BEGIN Exercise data
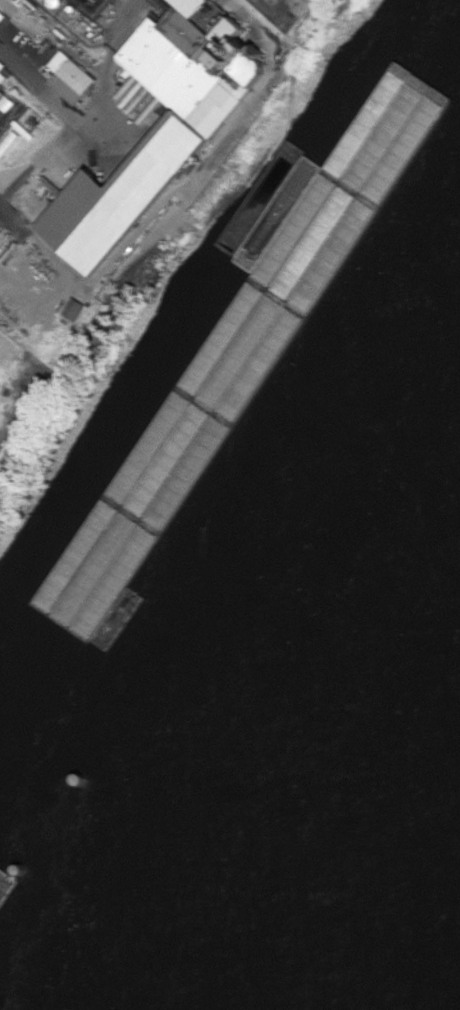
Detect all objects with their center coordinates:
building: (70, 77)
road: (57, 103)
building: (184, 138)
building: (82, 309)

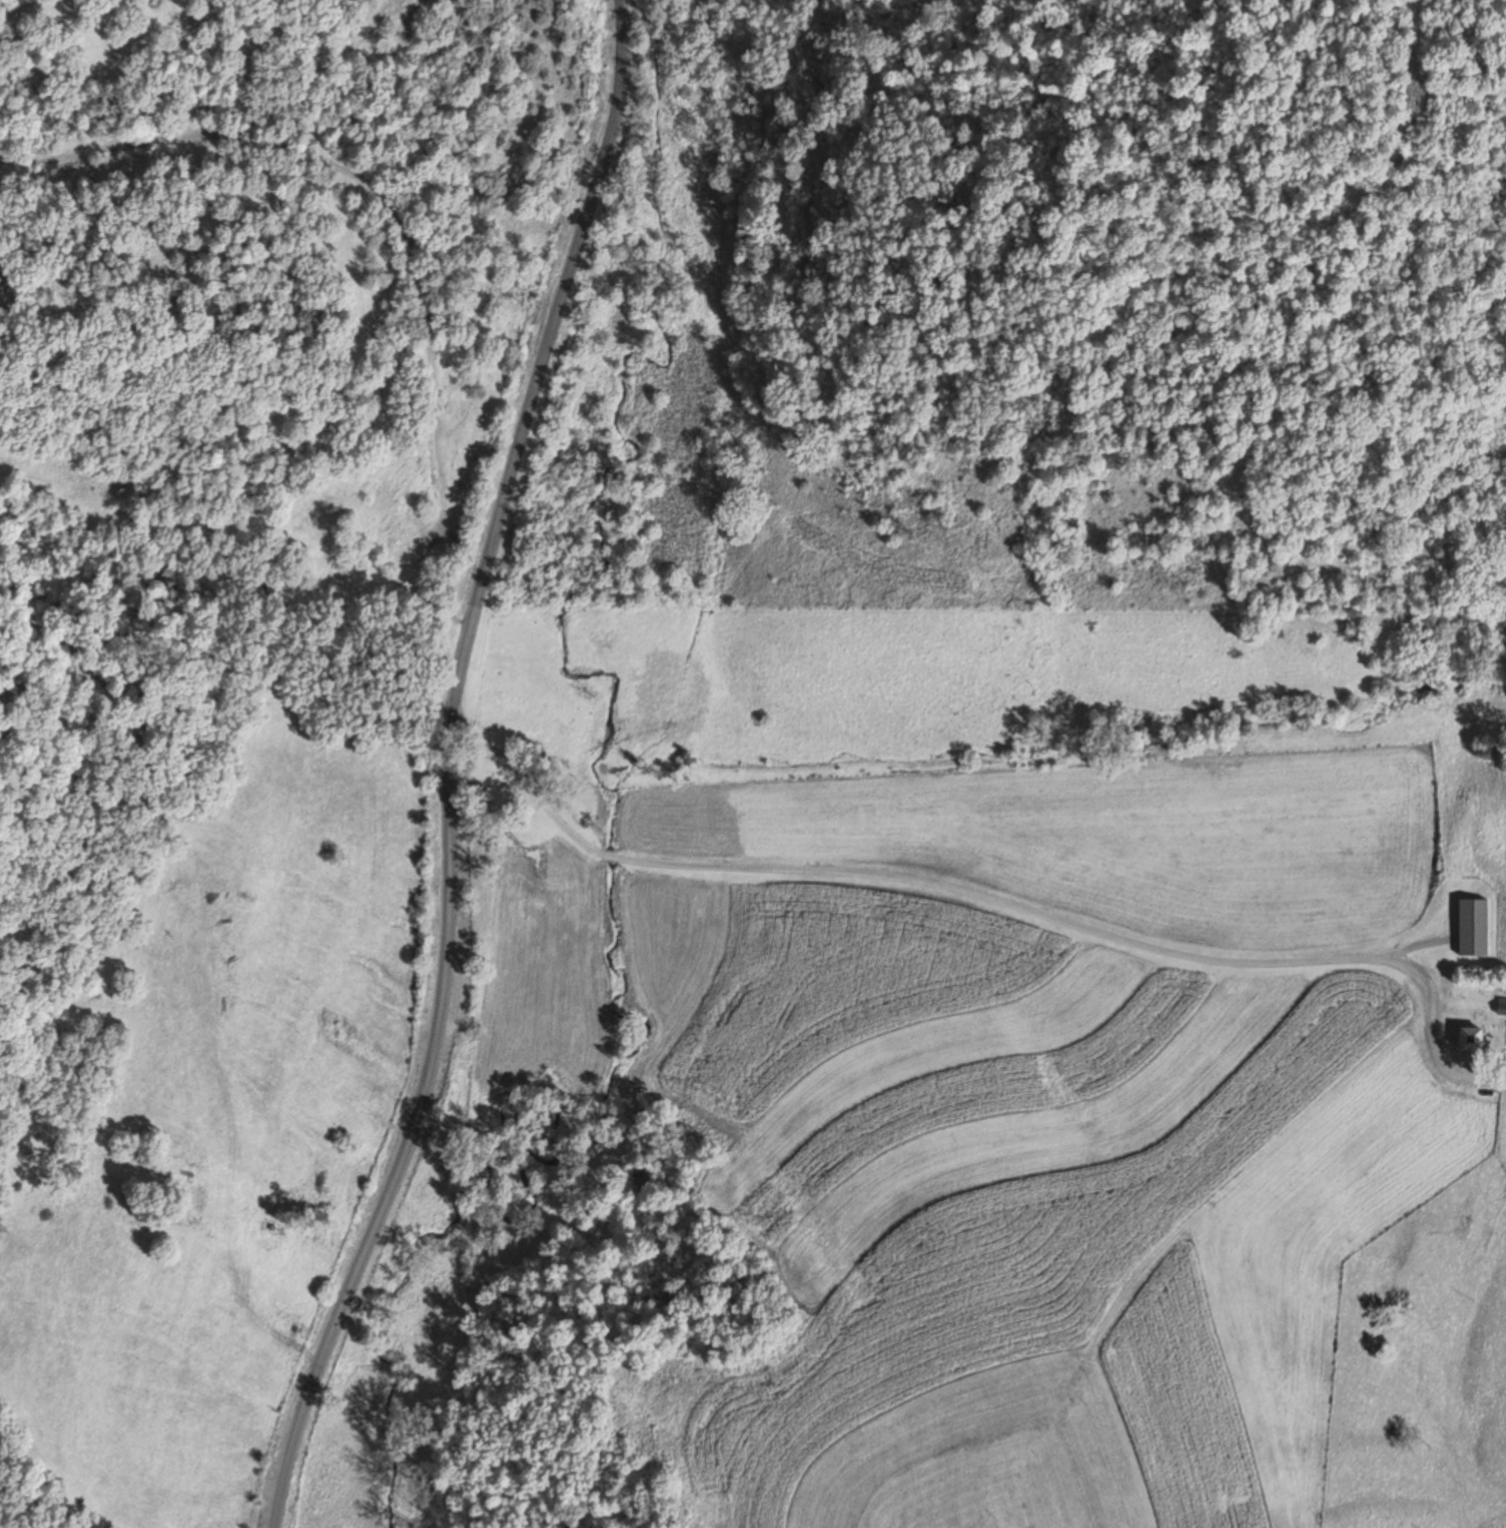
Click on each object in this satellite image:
road: (445, 769)
road: (893, 872)
building: (1471, 927)
road: (1428, 1035)
building: (1467, 1039)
END Exercise data
### [Task description]
The data is to be returned exactly as it stands, pictures aside.

### [Output for this exercise]
Detect all objects with their center coordinates:
building: (70, 77)
road: (57, 103)
building: (184, 138)
building: (82, 309)

Click on each object in this satellite image:
road: (445, 769)
road: (893, 872)
building: (1471, 927)
road: (1428, 1035)
building: (1467, 1039)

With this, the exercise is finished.